> [Problem] Go line by line through the entries and show those that hold the string "Fisch".

> [Information shown]
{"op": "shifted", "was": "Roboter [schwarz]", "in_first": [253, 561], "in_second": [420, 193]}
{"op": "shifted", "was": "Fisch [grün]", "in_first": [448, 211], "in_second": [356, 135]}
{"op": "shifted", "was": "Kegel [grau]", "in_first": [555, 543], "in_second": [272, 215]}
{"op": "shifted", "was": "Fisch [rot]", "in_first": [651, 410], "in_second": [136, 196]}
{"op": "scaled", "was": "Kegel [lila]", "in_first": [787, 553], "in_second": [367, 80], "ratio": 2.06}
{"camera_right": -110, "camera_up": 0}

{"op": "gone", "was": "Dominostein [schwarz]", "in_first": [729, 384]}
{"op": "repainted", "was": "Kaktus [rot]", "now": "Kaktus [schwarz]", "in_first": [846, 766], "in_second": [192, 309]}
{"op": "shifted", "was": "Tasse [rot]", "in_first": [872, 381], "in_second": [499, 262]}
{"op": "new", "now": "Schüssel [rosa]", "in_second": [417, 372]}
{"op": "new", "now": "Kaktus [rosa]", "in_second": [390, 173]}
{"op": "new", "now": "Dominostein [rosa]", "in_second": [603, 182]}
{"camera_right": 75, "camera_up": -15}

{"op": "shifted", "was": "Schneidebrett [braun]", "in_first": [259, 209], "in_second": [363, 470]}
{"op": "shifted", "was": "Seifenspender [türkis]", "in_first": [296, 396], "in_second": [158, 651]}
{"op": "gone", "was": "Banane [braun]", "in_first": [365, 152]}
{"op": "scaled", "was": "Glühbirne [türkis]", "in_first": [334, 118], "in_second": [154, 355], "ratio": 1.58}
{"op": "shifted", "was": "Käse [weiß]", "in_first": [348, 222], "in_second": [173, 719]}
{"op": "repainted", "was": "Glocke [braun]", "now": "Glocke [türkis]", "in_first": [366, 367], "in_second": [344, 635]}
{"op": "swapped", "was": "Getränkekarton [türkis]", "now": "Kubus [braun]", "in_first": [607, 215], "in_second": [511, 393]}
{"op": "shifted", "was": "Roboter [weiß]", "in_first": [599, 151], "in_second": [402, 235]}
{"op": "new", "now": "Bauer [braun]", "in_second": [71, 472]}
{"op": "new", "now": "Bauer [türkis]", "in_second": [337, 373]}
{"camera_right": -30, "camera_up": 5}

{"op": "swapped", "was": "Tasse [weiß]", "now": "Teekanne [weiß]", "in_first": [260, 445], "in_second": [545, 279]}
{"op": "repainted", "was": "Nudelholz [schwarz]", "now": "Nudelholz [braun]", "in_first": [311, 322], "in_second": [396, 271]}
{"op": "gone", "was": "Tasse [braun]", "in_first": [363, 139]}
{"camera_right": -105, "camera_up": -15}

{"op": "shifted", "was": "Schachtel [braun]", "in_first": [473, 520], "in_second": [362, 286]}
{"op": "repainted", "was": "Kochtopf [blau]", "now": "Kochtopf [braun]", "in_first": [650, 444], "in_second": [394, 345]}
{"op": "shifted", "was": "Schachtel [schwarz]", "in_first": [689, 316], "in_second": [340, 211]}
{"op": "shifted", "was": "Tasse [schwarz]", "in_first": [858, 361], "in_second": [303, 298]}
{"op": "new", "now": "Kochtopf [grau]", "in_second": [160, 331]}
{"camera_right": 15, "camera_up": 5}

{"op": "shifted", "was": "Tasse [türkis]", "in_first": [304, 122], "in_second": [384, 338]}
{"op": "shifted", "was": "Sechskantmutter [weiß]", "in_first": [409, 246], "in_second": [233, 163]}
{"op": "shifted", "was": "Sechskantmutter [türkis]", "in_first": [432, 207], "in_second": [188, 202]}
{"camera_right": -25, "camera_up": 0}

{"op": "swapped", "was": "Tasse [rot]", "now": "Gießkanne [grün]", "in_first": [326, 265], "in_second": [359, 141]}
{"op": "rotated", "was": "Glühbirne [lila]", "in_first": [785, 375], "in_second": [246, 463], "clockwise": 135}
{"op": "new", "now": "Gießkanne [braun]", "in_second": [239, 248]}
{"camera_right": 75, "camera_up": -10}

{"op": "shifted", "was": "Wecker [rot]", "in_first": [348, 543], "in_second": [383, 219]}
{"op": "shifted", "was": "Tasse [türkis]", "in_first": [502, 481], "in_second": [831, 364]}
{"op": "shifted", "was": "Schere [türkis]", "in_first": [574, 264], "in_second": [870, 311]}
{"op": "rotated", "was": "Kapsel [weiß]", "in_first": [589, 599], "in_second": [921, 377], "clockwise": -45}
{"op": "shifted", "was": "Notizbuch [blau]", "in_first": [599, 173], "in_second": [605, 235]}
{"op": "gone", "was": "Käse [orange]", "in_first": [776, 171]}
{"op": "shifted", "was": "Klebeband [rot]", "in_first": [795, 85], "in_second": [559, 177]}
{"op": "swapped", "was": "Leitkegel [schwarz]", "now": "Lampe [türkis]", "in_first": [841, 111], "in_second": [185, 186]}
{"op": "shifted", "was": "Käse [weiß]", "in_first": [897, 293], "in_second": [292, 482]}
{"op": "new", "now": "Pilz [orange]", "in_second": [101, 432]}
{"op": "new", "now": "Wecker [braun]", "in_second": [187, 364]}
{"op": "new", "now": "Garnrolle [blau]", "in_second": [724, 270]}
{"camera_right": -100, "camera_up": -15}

> [Solution]
{"op": "shifted", "was": "Fisch [grün]", "in_first": [448, 211], "in_second": [356, 135]}
{"op": "shifted", "was": "Fisch [rot]", "in_first": [651, 410], "in_second": [136, 196]}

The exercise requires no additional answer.